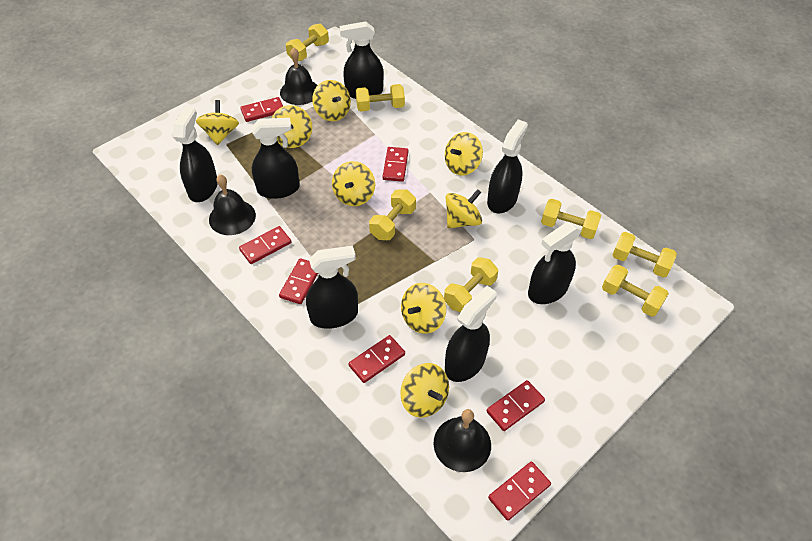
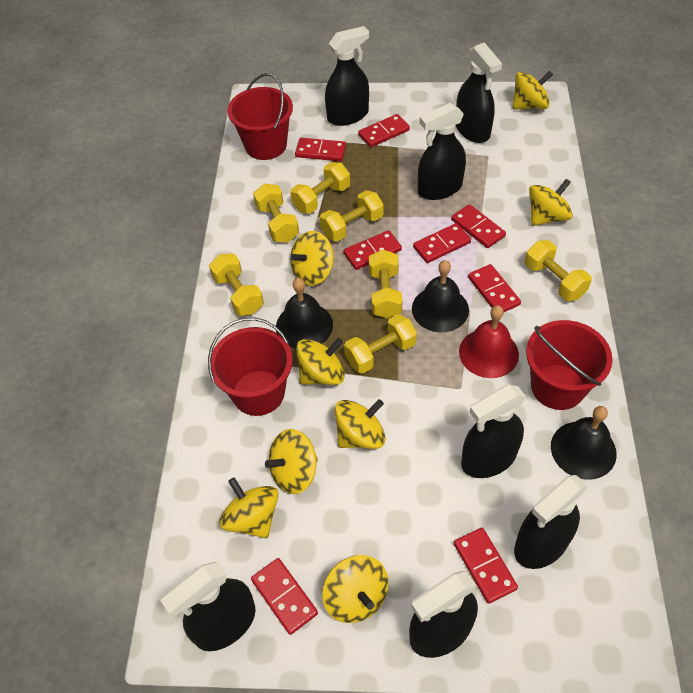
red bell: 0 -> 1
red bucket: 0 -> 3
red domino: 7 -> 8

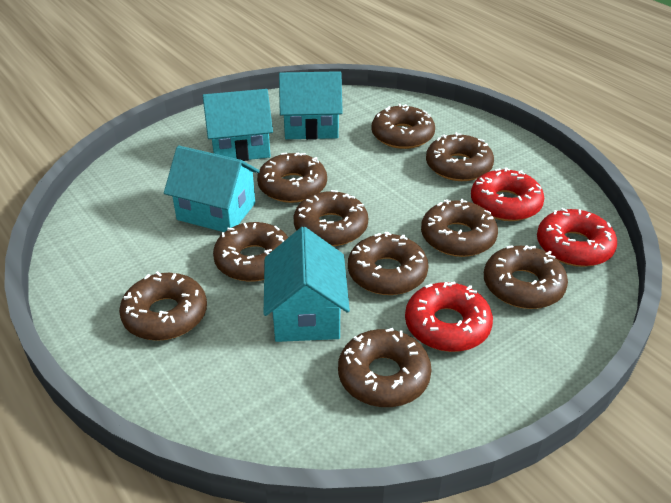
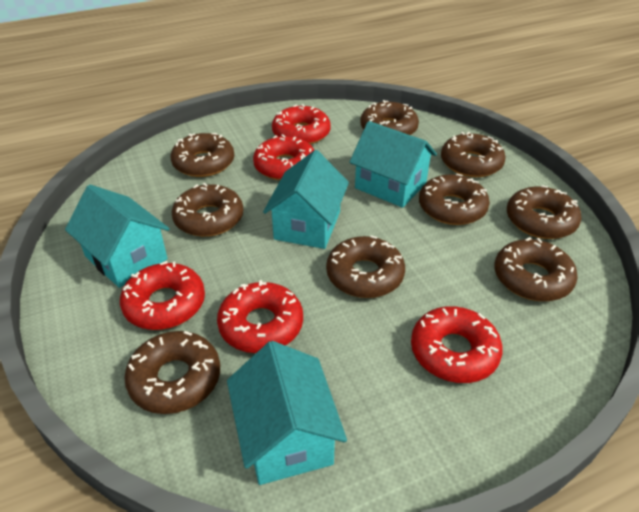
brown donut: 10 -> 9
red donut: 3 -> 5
━━━━
Exercise: Pictures aside, the material must be written out word for word.

Reply:
red bell: 0 -> 1
red bucket: 0 -> 3
red domino: 7 -> 8

brown donut: 10 -> 9
red donut: 3 -> 5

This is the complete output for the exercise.